Task directions -
Transcribe exactly the line in which "(503, 297) = (732, 315): brown" occurs, plus every line that comes after it up to the end of the entries.

(Dataset entries)
------------------------
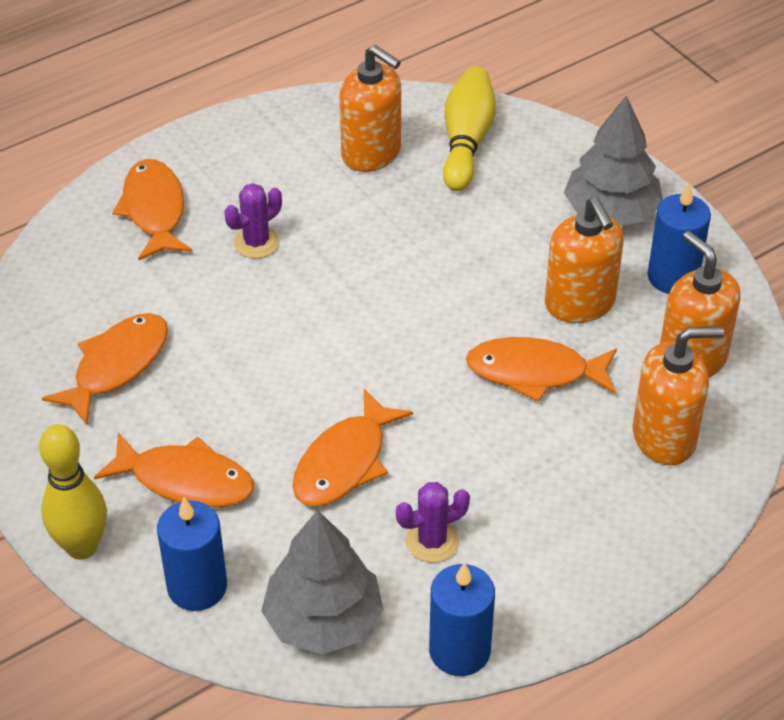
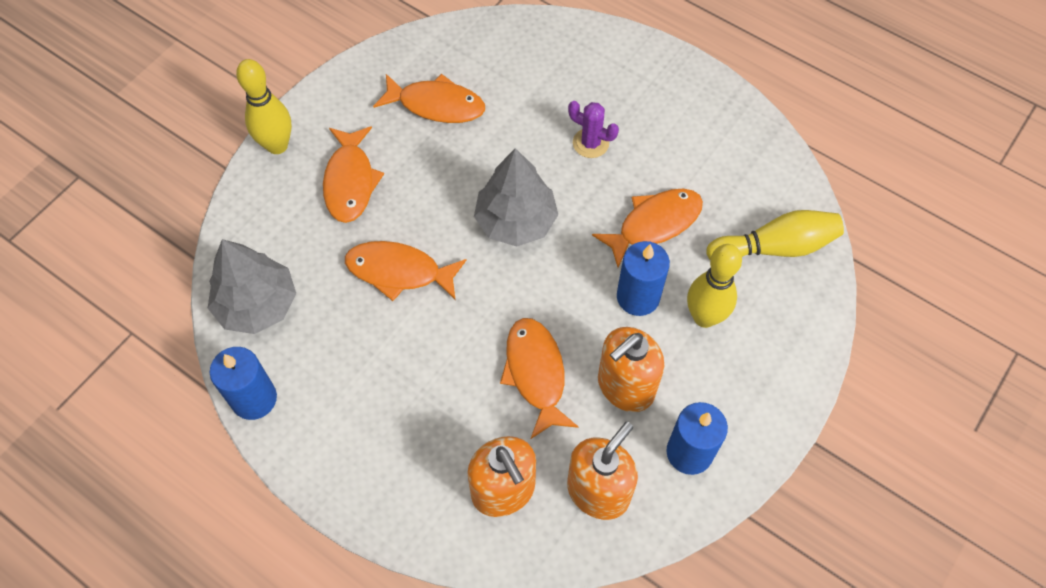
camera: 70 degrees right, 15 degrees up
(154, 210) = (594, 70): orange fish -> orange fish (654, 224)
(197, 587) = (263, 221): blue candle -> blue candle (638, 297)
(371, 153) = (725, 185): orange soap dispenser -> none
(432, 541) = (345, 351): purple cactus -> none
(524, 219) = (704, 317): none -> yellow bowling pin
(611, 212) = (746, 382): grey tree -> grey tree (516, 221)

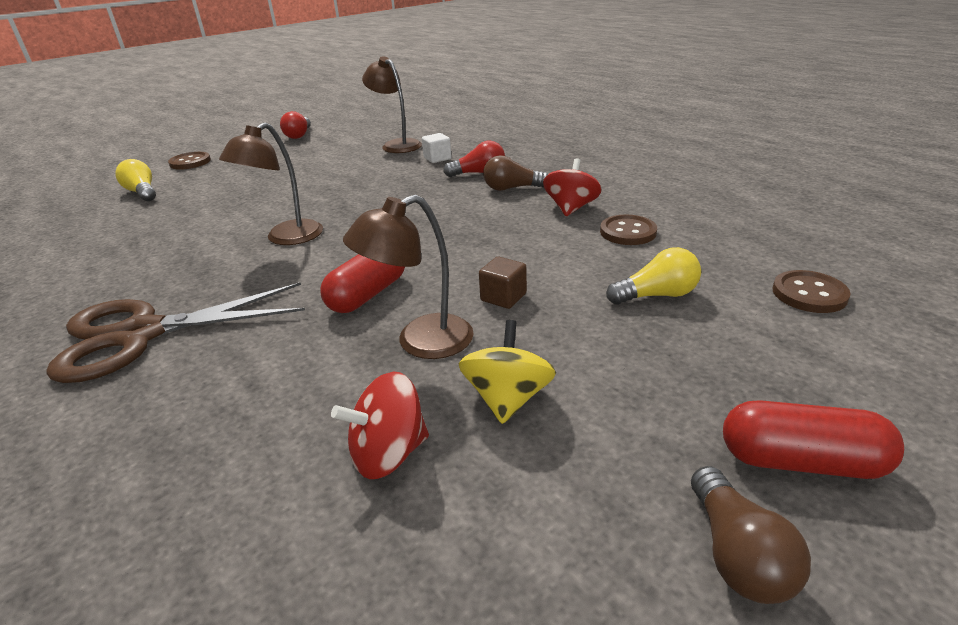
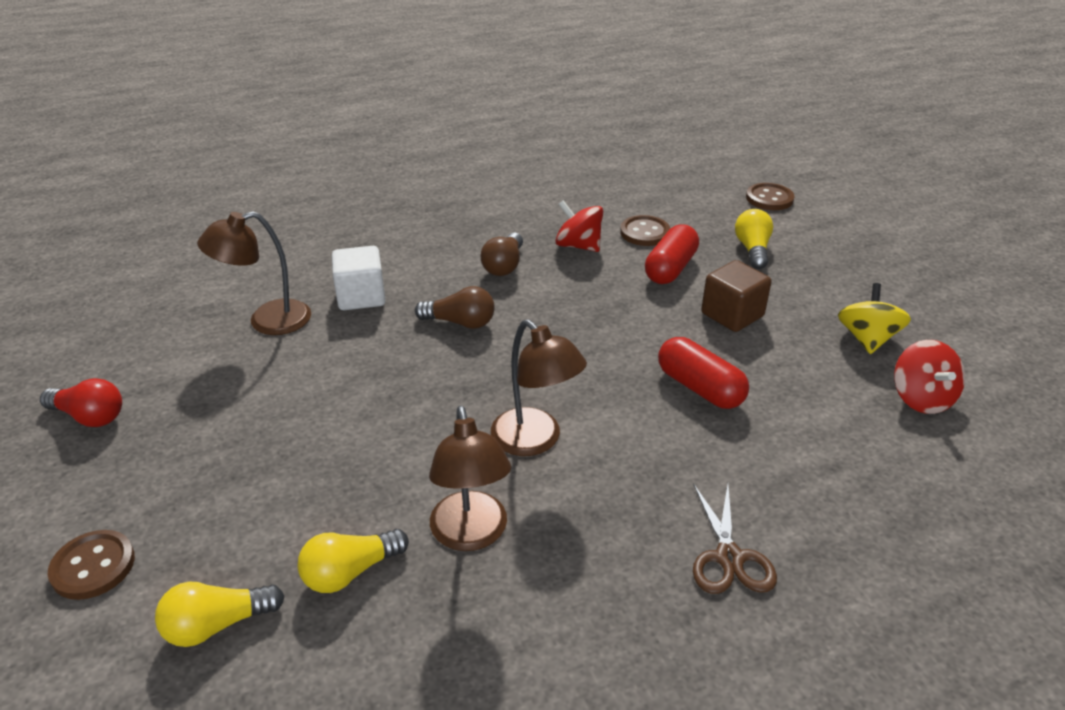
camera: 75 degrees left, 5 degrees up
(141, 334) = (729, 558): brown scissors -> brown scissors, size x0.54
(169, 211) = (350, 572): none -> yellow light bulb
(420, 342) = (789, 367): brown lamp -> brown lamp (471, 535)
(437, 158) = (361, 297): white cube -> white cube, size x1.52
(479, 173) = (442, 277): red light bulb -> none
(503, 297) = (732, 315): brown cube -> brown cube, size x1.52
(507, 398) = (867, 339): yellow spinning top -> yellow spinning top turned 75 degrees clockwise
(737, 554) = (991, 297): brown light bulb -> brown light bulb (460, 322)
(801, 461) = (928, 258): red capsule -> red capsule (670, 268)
------------------------
Output for this exercise -
(503, 297) = (732, 315): brown cube -> brown cube, size x1.52
(507, 398) = (867, 339): yellow spinning top -> yellow spinning top turned 75 degrees clockwise
(737, 554) = (991, 297): brown light bulb -> brown light bulb (460, 322)
(801, 461) = (928, 258): red capsule -> red capsule (670, 268)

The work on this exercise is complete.